- ACTION ITEM: Wherever "Batterie" occurs in the entries, copy the line that holds it.

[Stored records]
──────

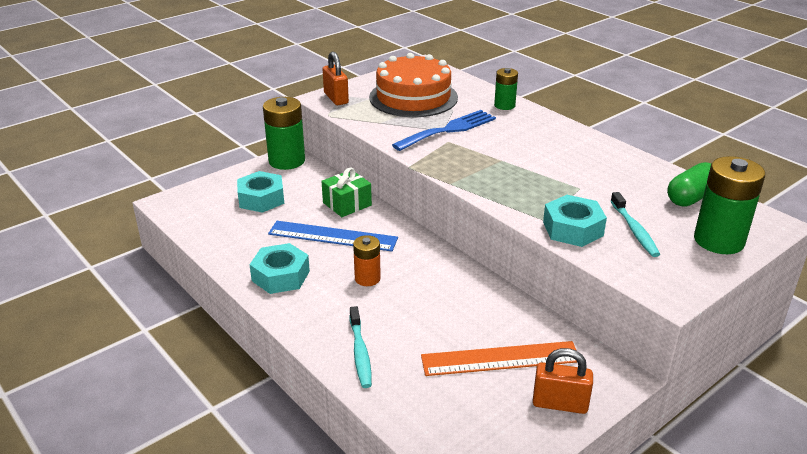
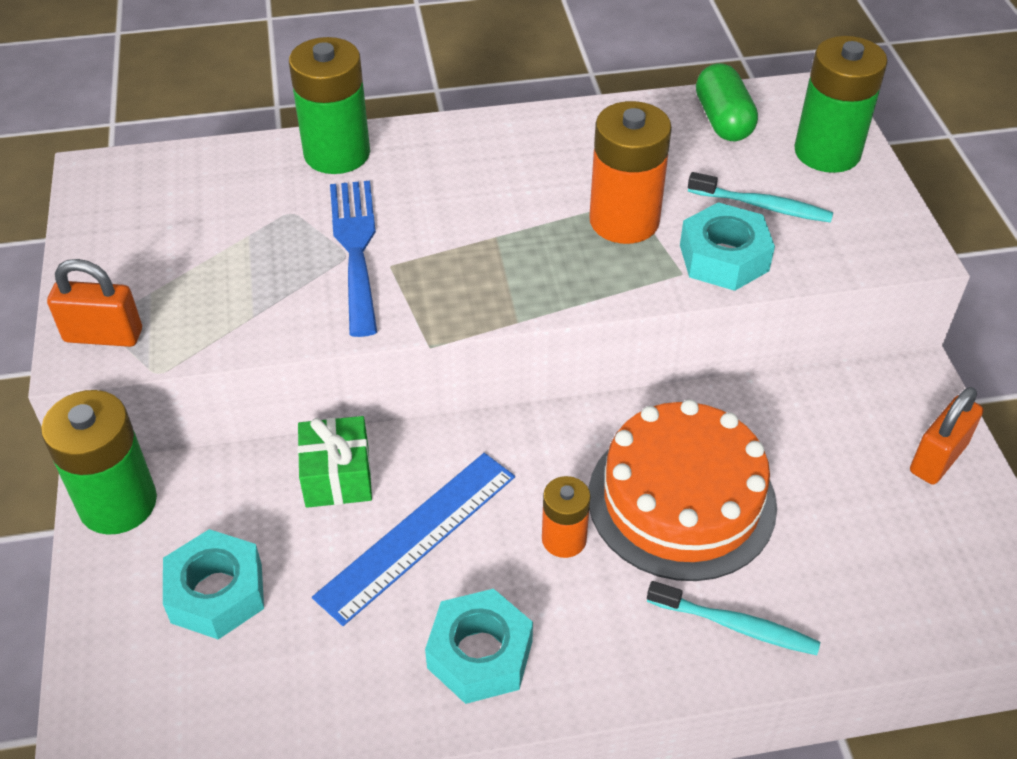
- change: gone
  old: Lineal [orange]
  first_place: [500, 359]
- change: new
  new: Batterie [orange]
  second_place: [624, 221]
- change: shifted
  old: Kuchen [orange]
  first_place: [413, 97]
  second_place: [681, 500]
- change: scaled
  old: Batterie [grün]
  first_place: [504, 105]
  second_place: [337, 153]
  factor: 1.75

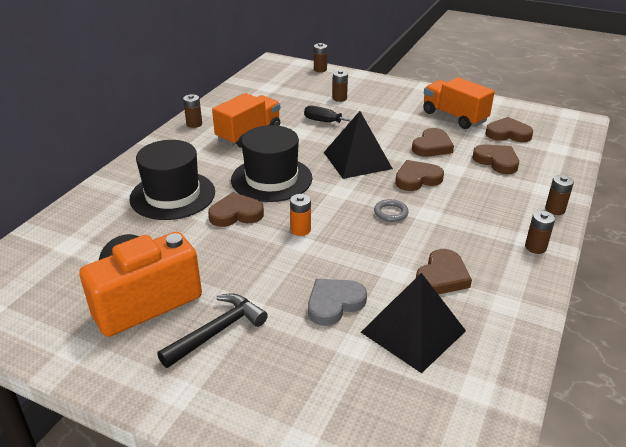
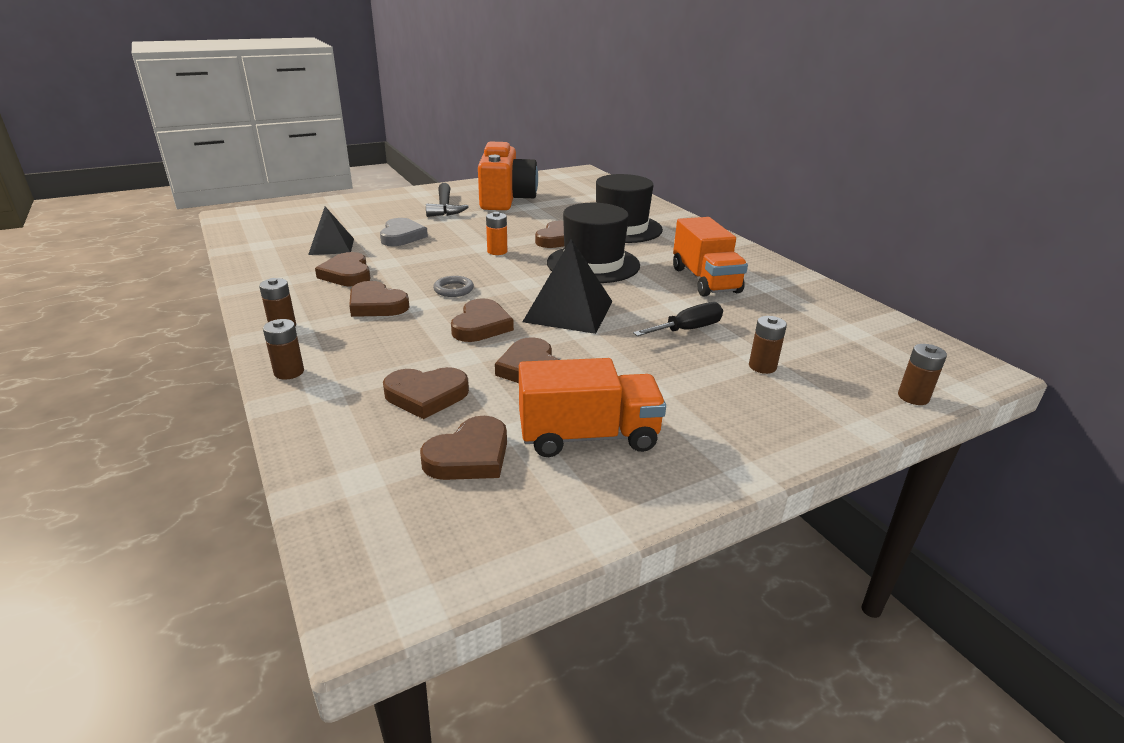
- change: gone
  old: Batterie [braun]
  first_place: [194, 124]
- change: new
  new: Herz [braun]
  second_place: [376, 305]
- change: scaled
  old: Pyramide [schwarz]
  first_place: [413, 331]
  second_place: [331, 246]
  factor: 0.65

──────

- PROBLEM SOLUTION:
  new: Batterie [orange]
  old: Batterie [grün]
  old: Batterie [braun]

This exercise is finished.